» **EXERCISE DESCRIPTION**
The records below are to be set down again exactly, with the pictures left out.

» **Integer vertex sequences**
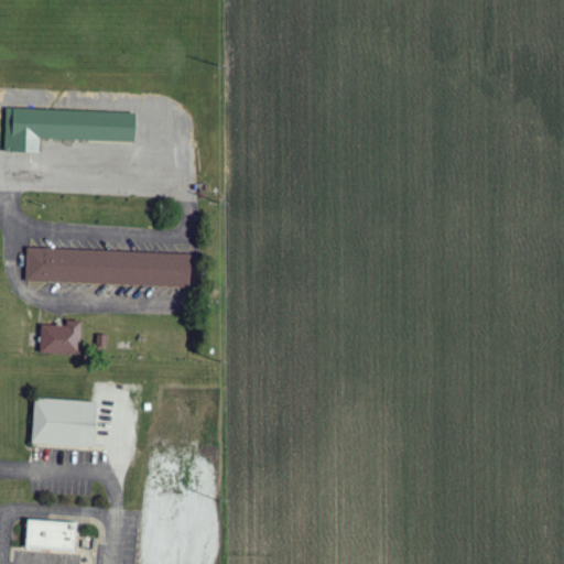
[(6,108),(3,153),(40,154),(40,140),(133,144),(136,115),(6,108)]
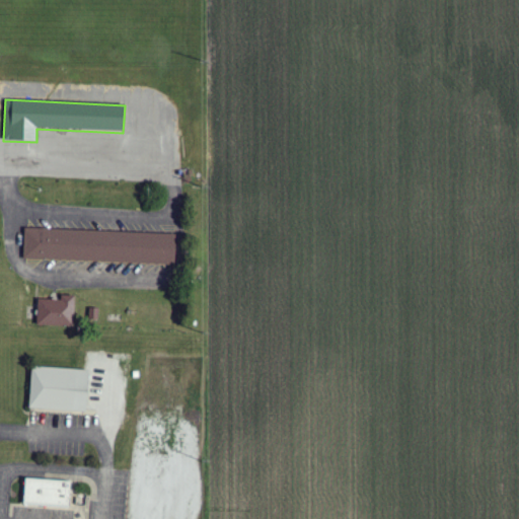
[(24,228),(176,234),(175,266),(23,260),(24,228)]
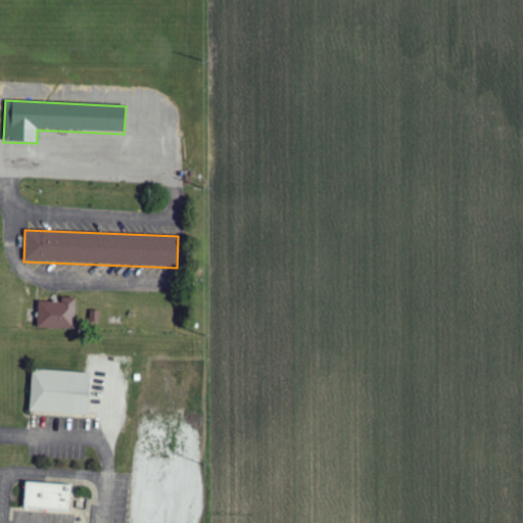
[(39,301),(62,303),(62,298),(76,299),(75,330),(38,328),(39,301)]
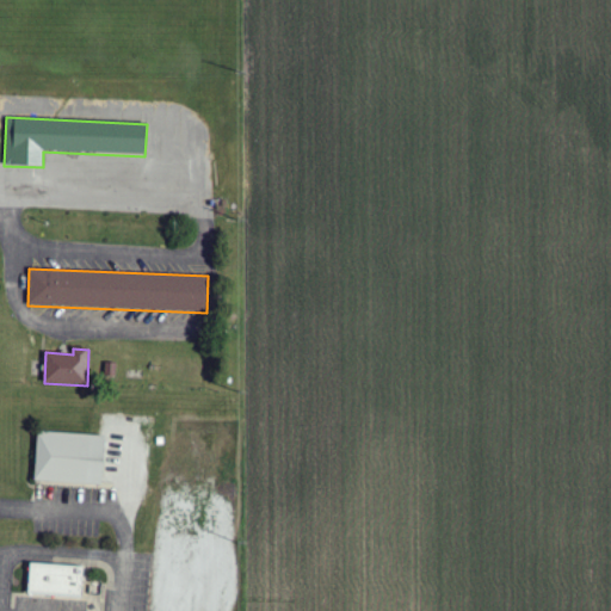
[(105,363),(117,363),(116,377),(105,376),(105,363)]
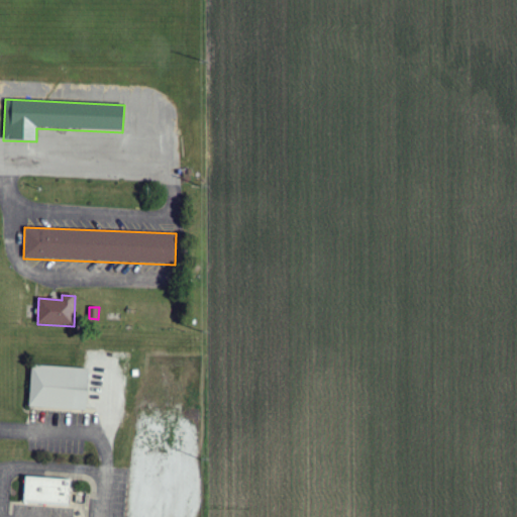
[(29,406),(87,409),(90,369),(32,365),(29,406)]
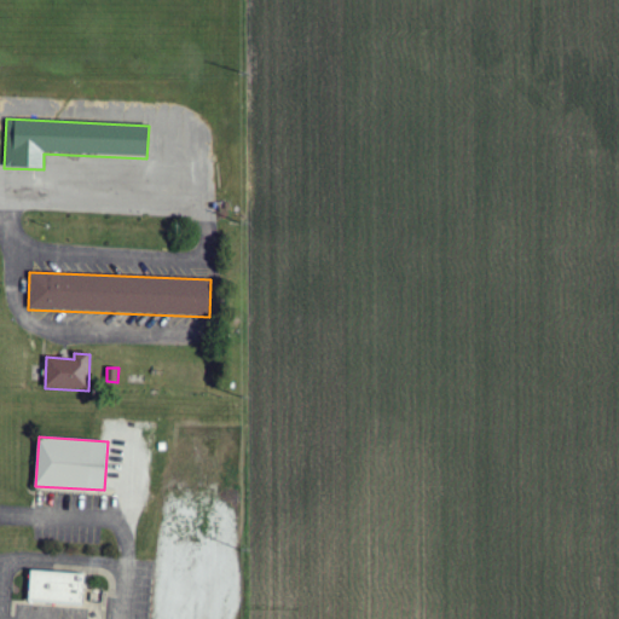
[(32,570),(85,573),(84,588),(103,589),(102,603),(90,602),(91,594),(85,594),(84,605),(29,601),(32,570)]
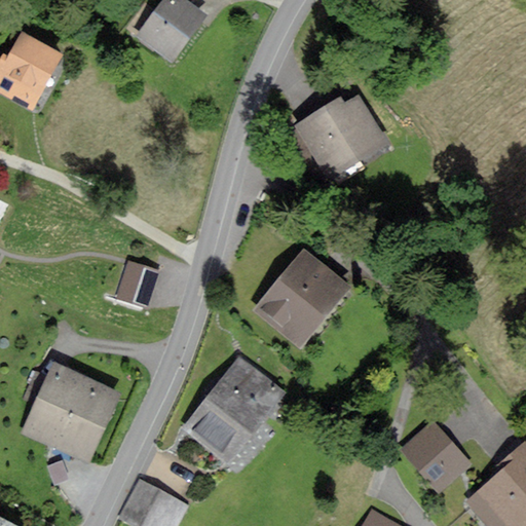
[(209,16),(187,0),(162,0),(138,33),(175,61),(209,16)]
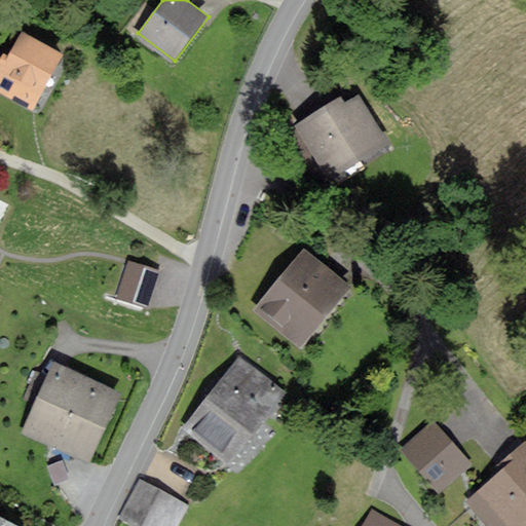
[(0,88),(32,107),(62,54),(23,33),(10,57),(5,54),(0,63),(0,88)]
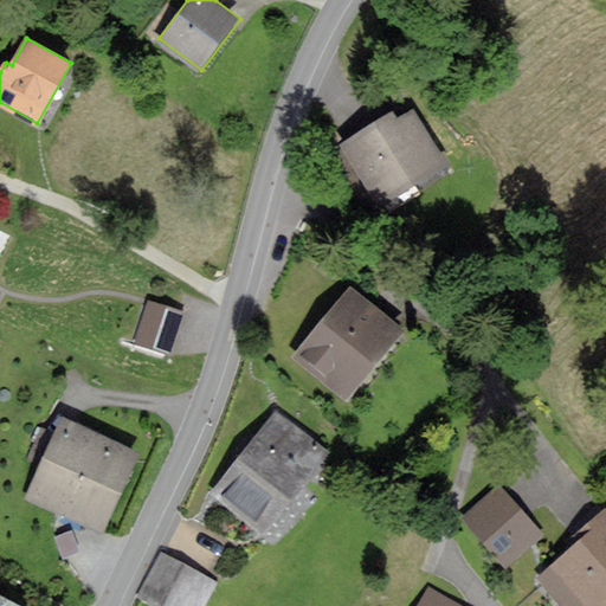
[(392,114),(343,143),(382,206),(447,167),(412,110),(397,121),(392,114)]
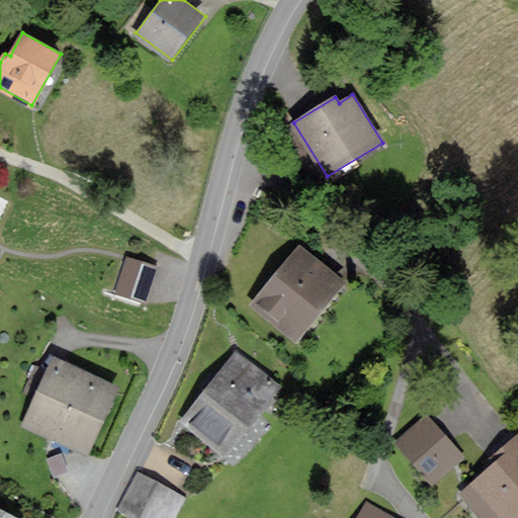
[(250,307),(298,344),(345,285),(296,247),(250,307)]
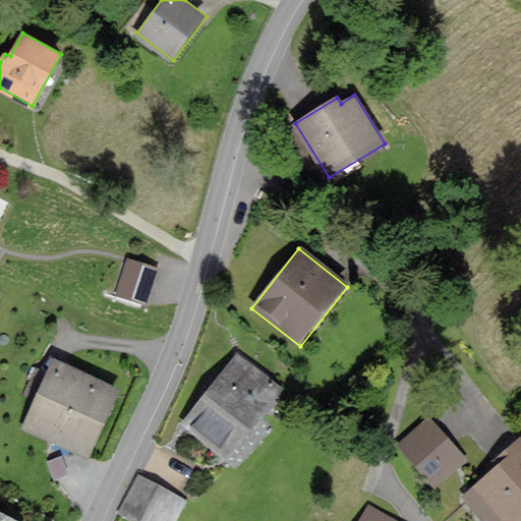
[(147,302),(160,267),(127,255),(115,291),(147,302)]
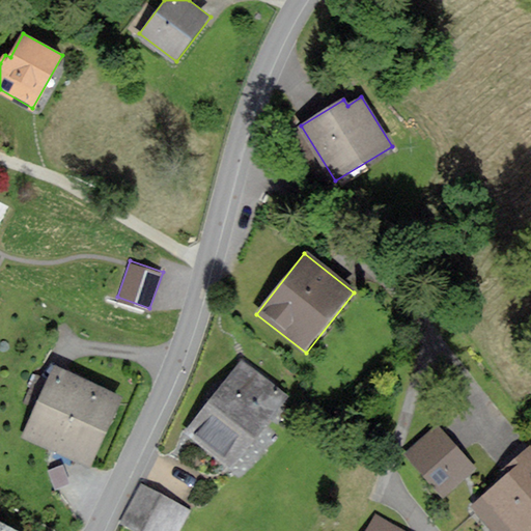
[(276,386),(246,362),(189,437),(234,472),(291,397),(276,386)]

» **WRITTEN RESPONSE**
[(6,108),(3,153),(40,154),(40,140),(133,144),(136,115),(6,108)]
[(24,228),(176,234),(175,266),(23,260),(24,228)]
[(39,301),(62,303),(62,298),(76,299),(75,330),(38,328),(39,301)]
[(105,363),(117,363),(116,377),(105,376),(105,363)]
[(29,406),(87,409),(90,369),(32,365),(29,406)]
[(32,570),(85,573),(84,588),(103,589),(102,603),(90,602),(91,594),(85,594),(84,605),(29,601),(32,570)]
[(209,16),(187,0),(162,0),(138,33),(175,61),(209,16)]
[(0,88),(32,107),(62,54),(23,33),(10,57),(5,54),(0,63),(0,88)]
[(392,114),(343,143),(382,206),(447,167),(412,110),(397,121),(392,114)]
[(250,307),(298,344),(345,285),(296,247),(250,307)]
[(147,302),(160,267),(127,255),(115,291),(147,302)]
[(276,386),(246,362),(189,437),(234,472),(291,397),(276,386)]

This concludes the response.